### TASK DESCRIPTION
Rewrite the material below with every "counterclockwise" changed to "anticlockwise" and nothing else altered. Omit the picture lines.

━━ DATASET ENTRIES ━━

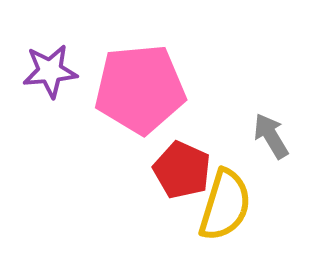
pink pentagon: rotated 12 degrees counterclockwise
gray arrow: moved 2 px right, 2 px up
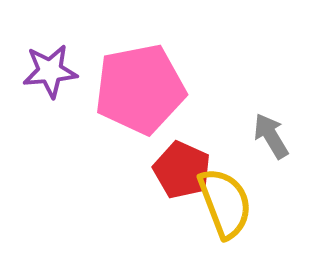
pink pentagon: rotated 6 degrees counterclockwise
yellow semicircle: moved 2 px up; rotated 38 degrees counterclockwise
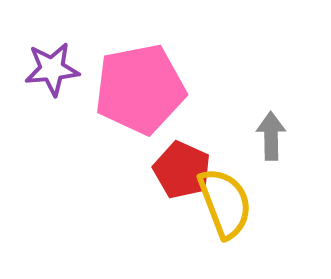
purple star: moved 2 px right, 2 px up
gray arrow: rotated 30 degrees clockwise
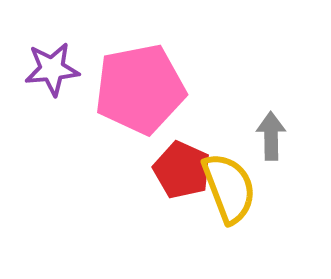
yellow semicircle: moved 4 px right, 15 px up
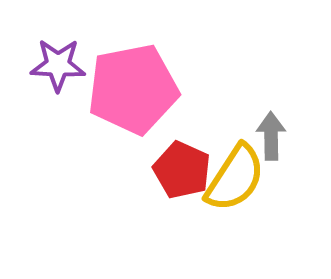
purple star: moved 6 px right, 4 px up; rotated 8 degrees clockwise
pink pentagon: moved 7 px left
yellow semicircle: moved 6 px right, 10 px up; rotated 54 degrees clockwise
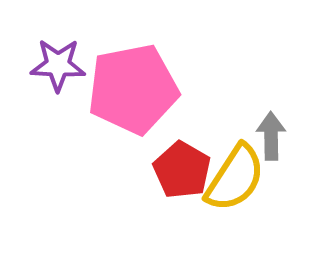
red pentagon: rotated 6 degrees clockwise
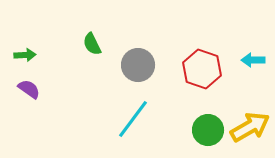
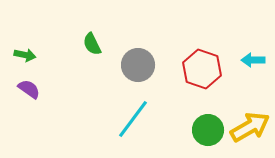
green arrow: rotated 15 degrees clockwise
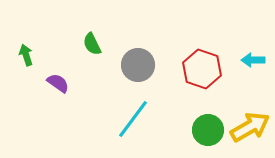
green arrow: moved 1 px right; rotated 120 degrees counterclockwise
purple semicircle: moved 29 px right, 6 px up
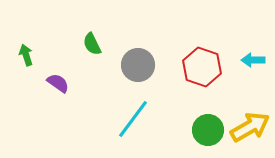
red hexagon: moved 2 px up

━━━

### RESULT OF THIS TASK
pink pentagon: rotated 12 degrees anticlockwise
gray arrow: moved 2 px right, 2 px up
pink pentagon: rotated 6 degrees anticlockwise
yellow semicircle: moved 2 px up; rotated 38 degrees anticlockwise
purple star: moved 2 px right, 2 px up
gray arrow: rotated 30 degrees clockwise
yellow semicircle: moved 4 px right, 15 px up
purple star: moved 6 px right, 4 px up; rotated 8 degrees clockwise
pink pentagon: moved 7 px left
yellow semicircle: moved 6 px right, 10 px up; rotated 54 degrees clockwise
red pentagon: rotated 6 degrees clockwise
green arrow: rotated 15 degrees clockwise
green arrow: moved 1 px right; rotated 120 degrees anticlockwise
purple semicircle: moved 29 px right, 6 px up
red hexagon: moved 2 px up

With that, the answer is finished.